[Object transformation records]
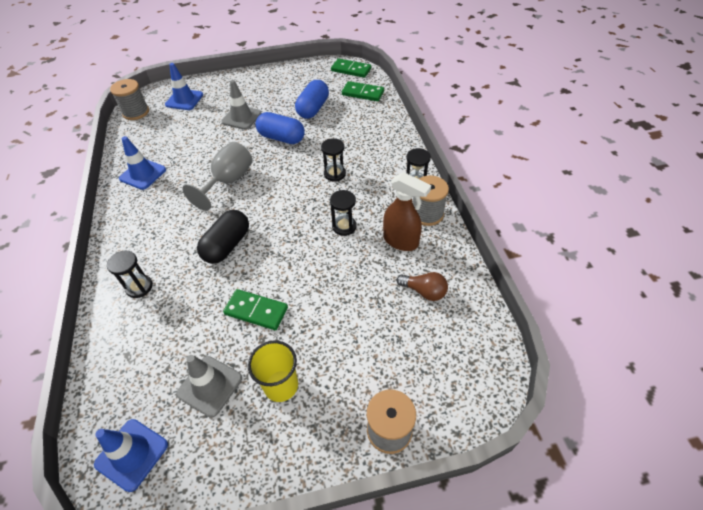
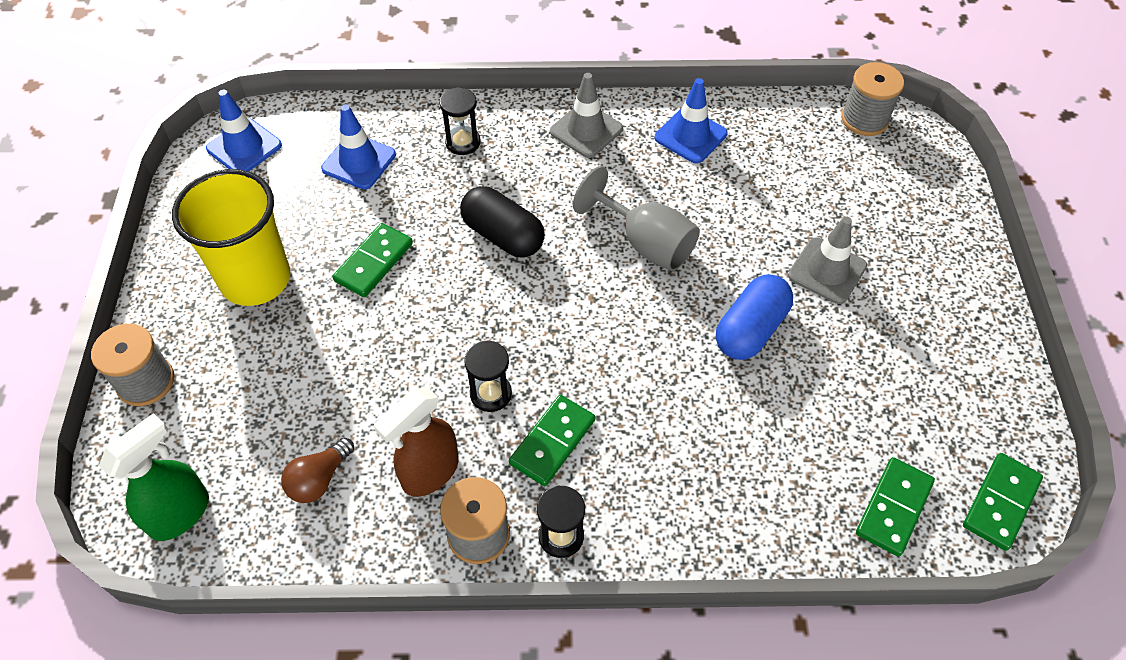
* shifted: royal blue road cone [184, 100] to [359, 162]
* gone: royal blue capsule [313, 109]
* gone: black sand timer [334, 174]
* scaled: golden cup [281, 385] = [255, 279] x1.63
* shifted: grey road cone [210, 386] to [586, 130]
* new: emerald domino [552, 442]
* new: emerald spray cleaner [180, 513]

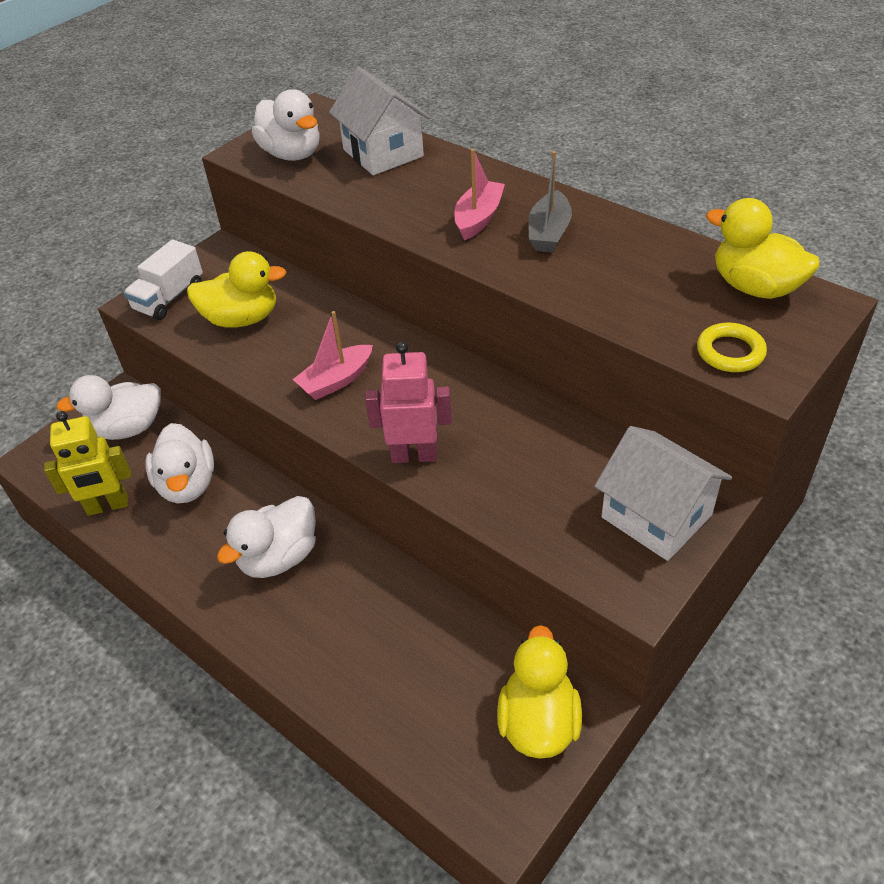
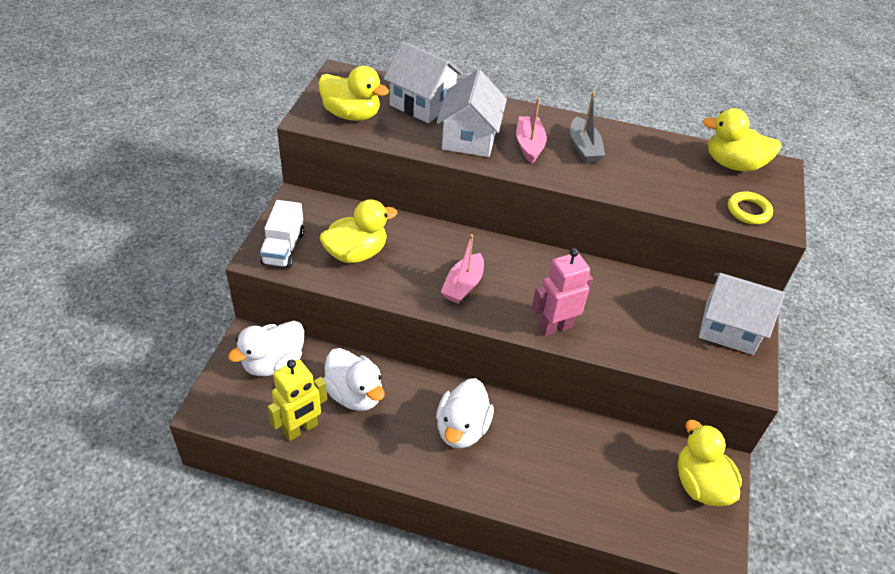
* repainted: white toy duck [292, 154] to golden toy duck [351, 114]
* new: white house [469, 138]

◆ Task details
Nothing but the lines from the line containing "to [586, 130]" through the last line of the records above is to be extracted, exactly and with no pictures.

◆ Your response
* shifted: grey road cone [210, 386] to [586, 130]
* new: emerald domino [552, 442]
* new: emerald spray cleaner [180, 513]

* repainted: white toy duck [292, 154] to golden toy duck [351, 114]
* new: white house [469, 138]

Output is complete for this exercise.